WHAT THE EXERCISE ASKS - Give all the lines below again, exactly, with no pictures.

GIVEN INFORMATION -
_ _ _ _

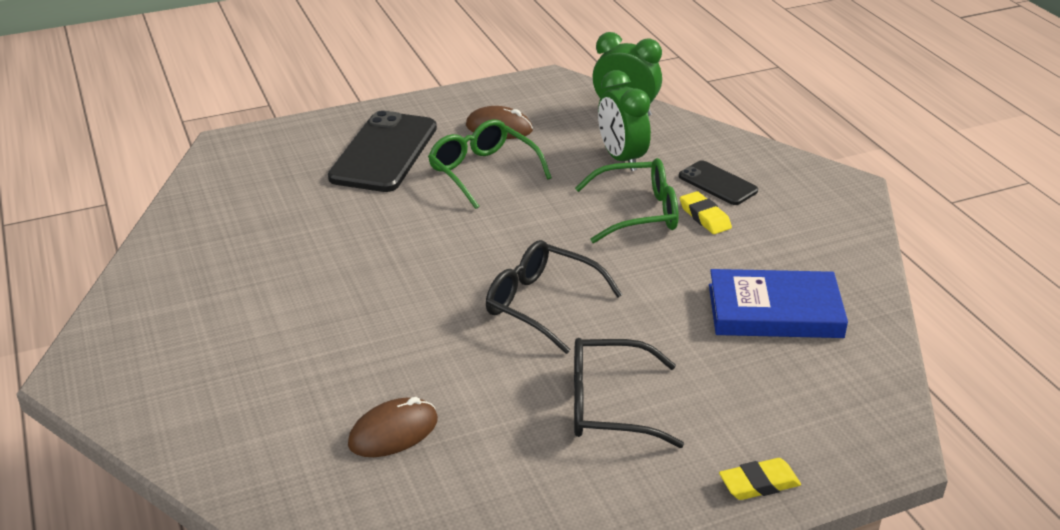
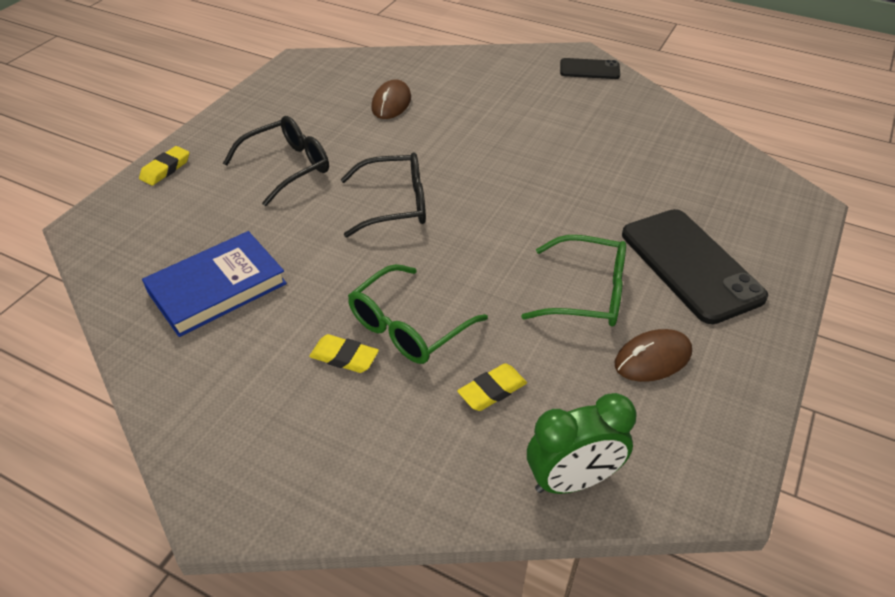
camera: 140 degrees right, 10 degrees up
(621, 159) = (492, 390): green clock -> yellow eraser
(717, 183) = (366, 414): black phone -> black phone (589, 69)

_ _ _ _

EXERCISE RESPONSE -
camera: 140 degrees right, 10 degrees up
(621, 159) = (492, 390): green clock -> yellow eraser
(717, 183) = (366, 414): black phone -> black phone (589, 69)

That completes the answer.